* [YOUR ASSIGNMENT] In the data below, find every line with the word "none" and copy it.

* [MATERIAL SHOWN]
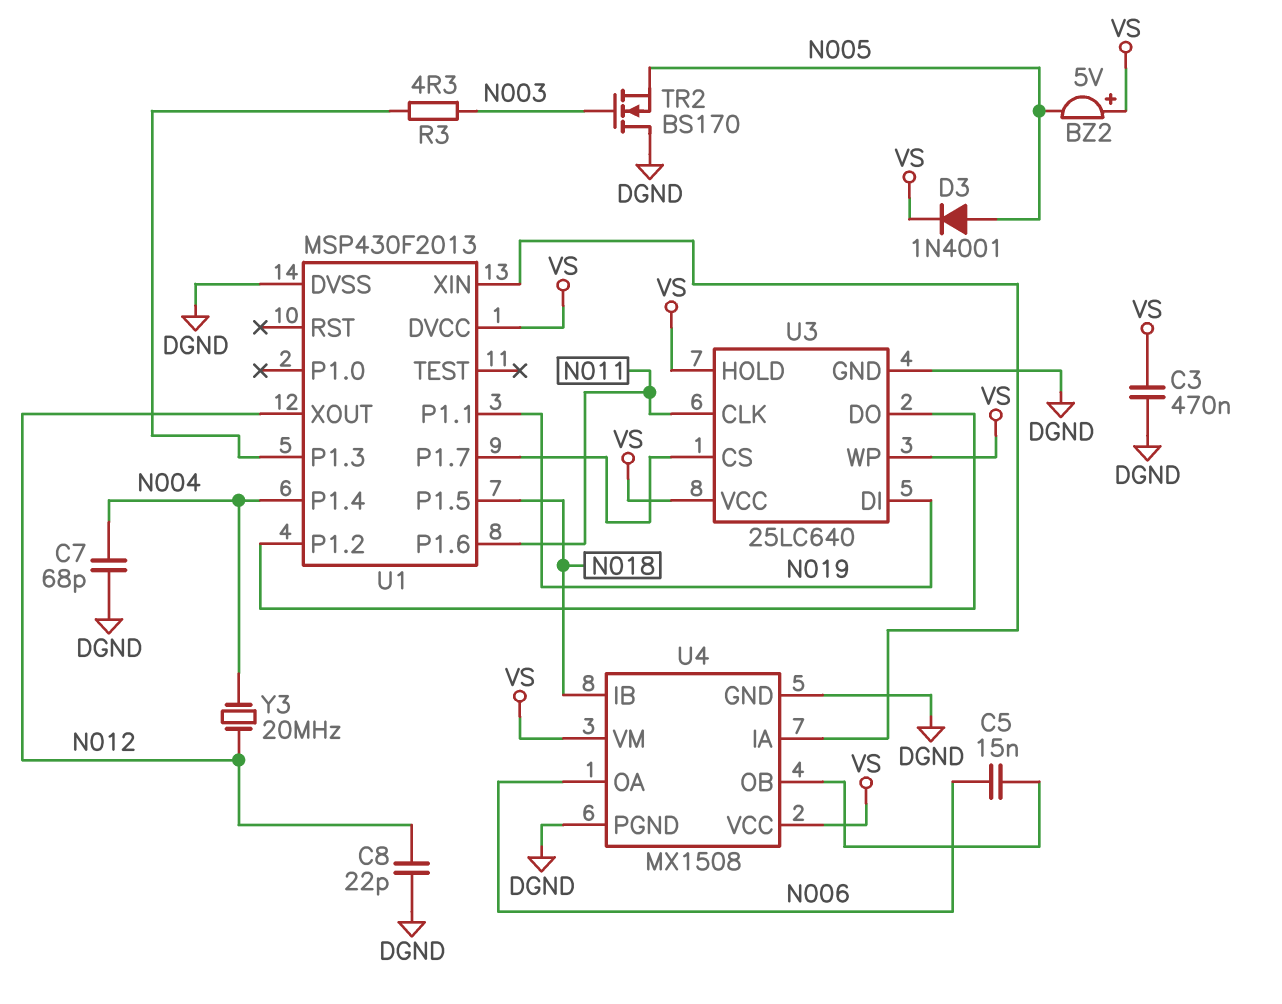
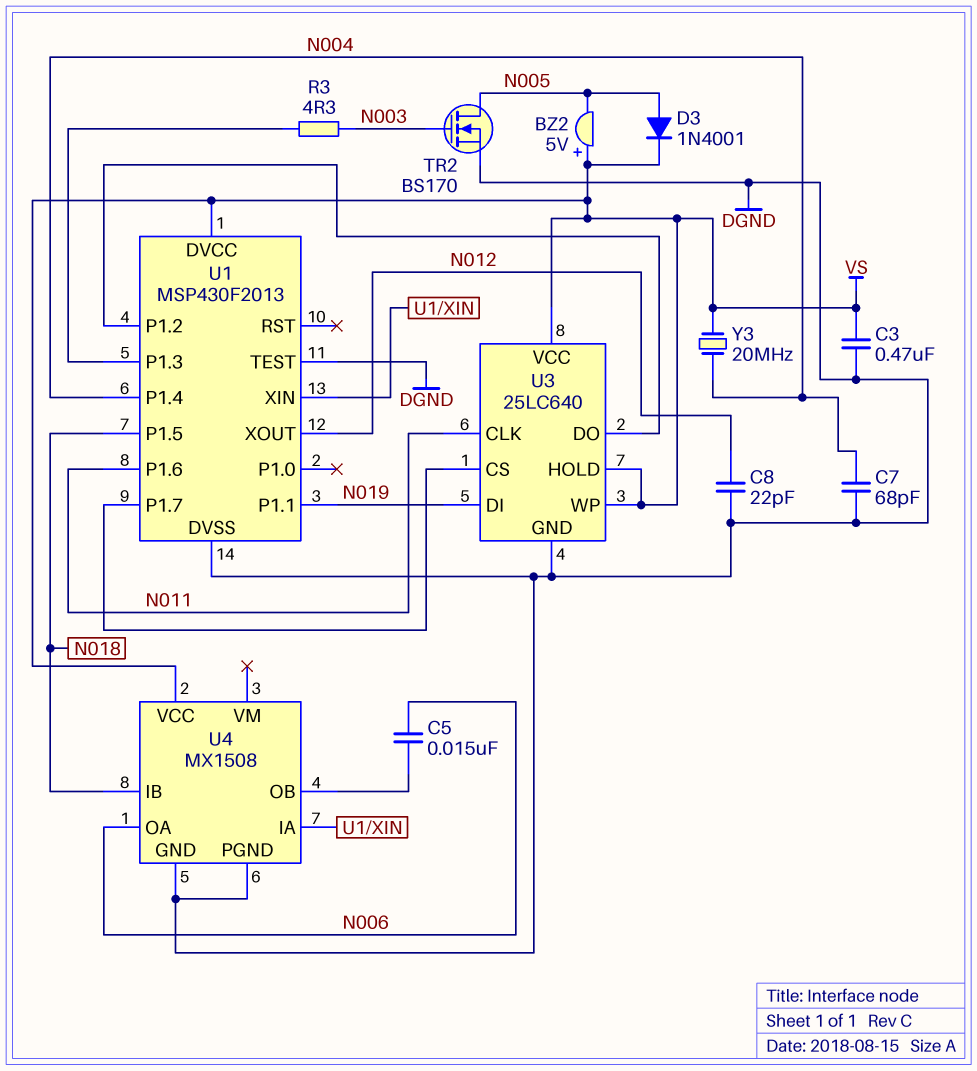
TR2: NMOS BS170 (G N003, D DGND, S N005) -> NMOS BS170 (G N003, D N005, S DGND)
U1 pin TEST: none -> DGND
U4 pin VM: VS -> none
Y3: 20MHz (N004, N012) -> 20MHz (N004, VS)

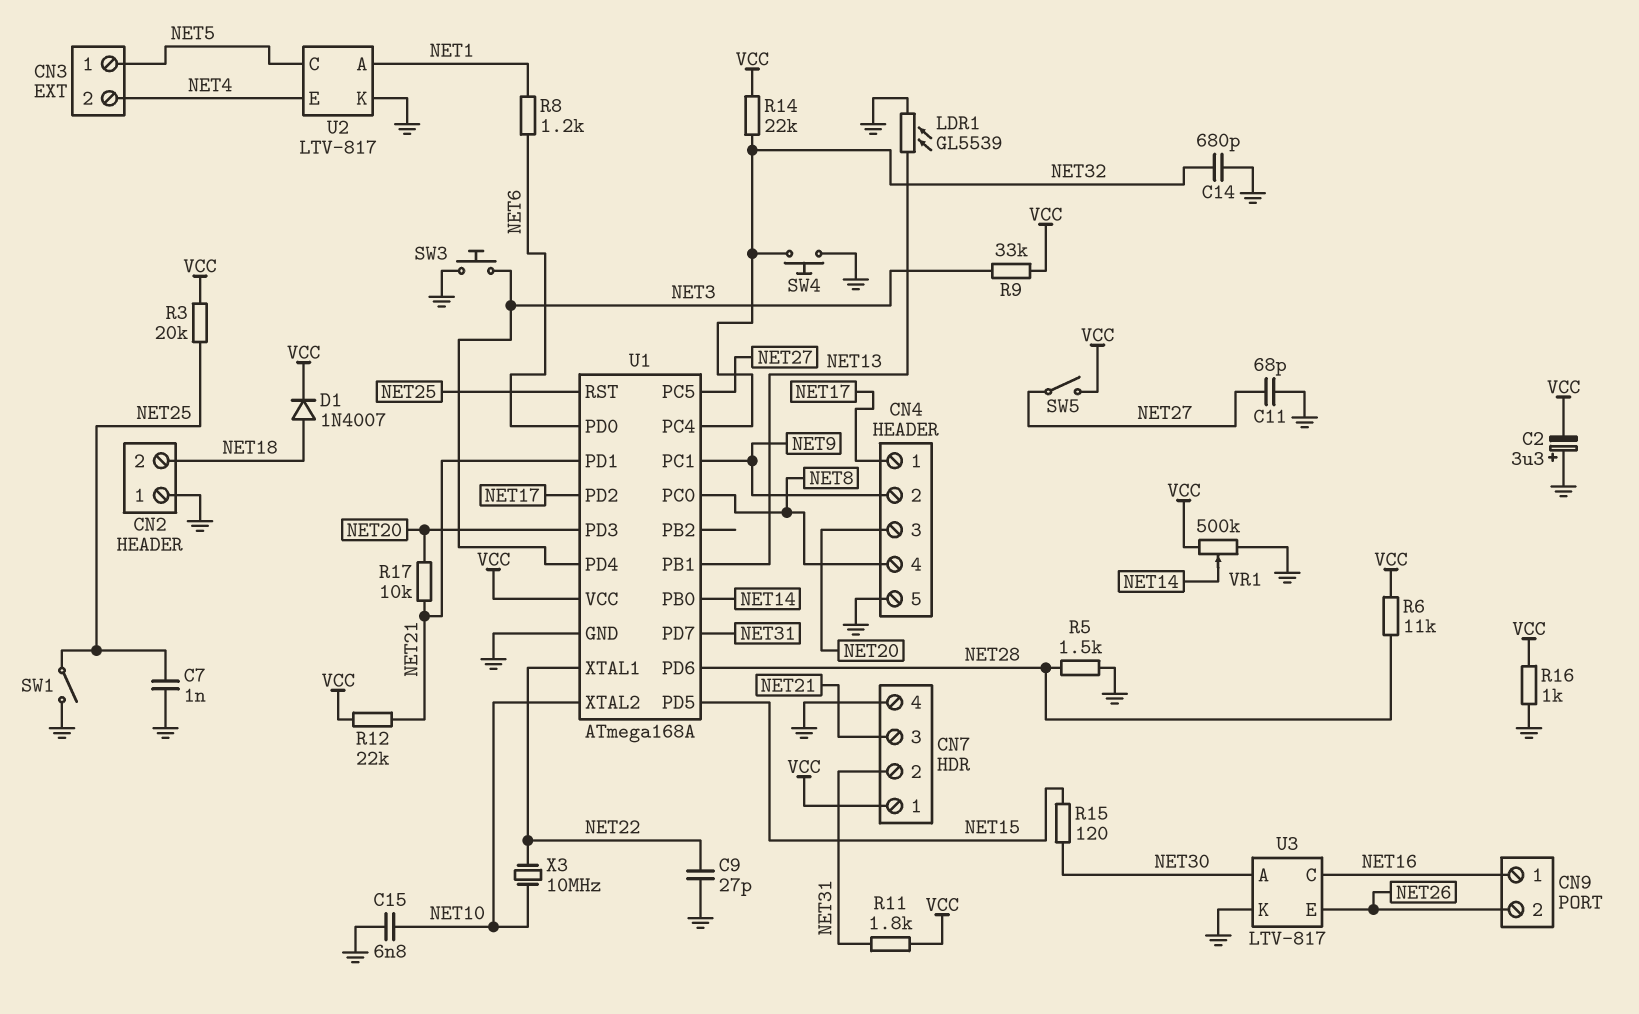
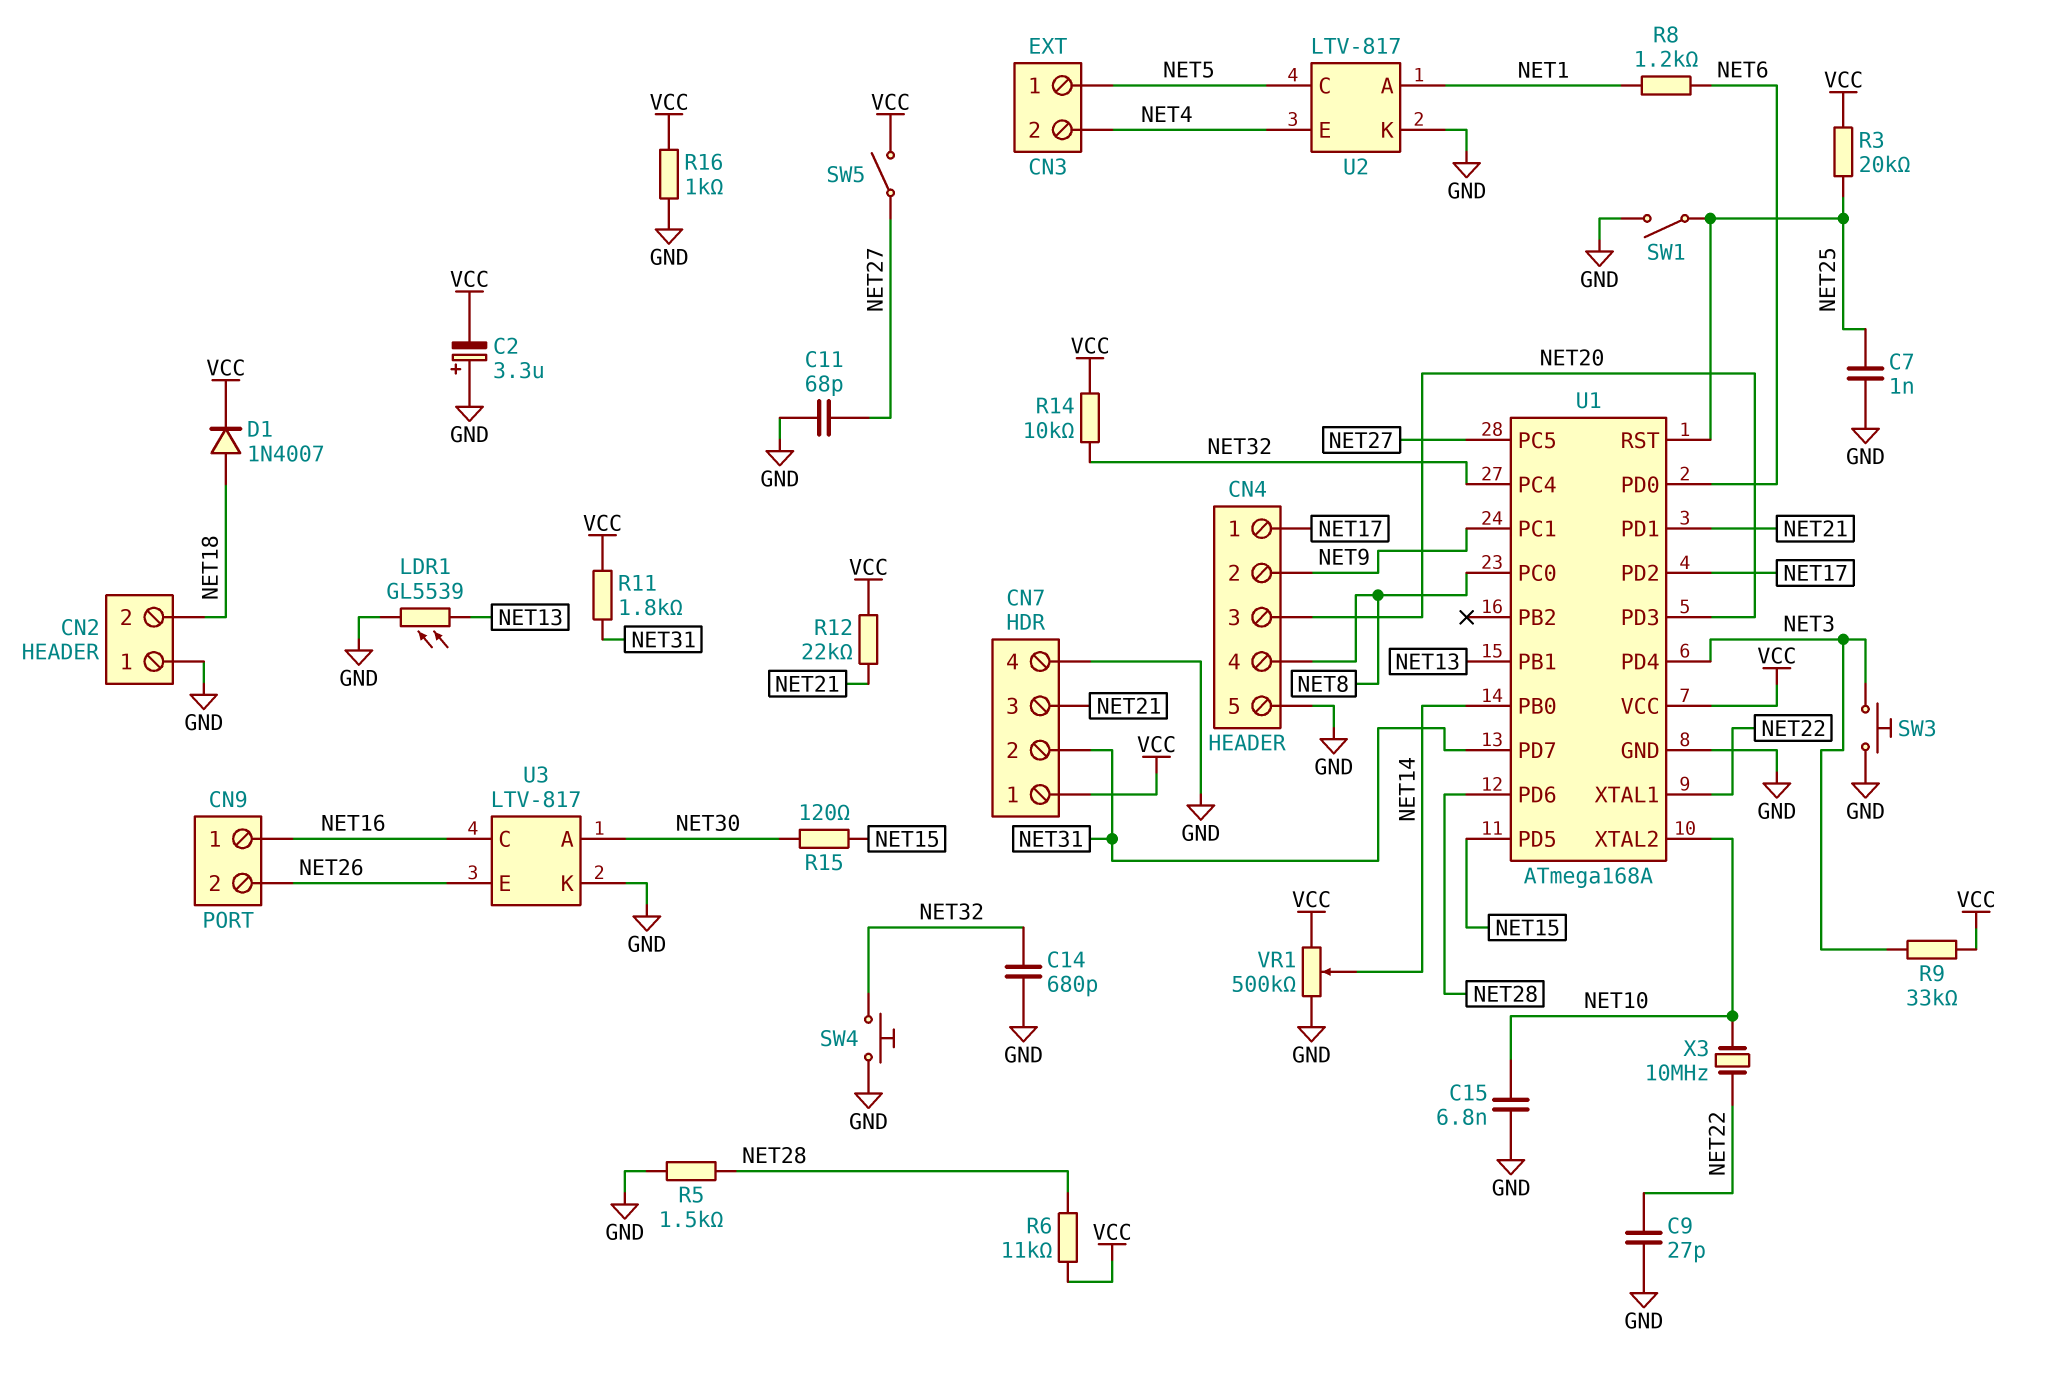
R14: 22k (NET32, VCC) -> 10k (NET32, VCC)
R17: 10k (NET20, NET21) -> none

* [OUTPUT]
U1 pin TEST: none -> DGND
U4 pin VM: VS -> none
R17: 10k (NET20, NET21) -> none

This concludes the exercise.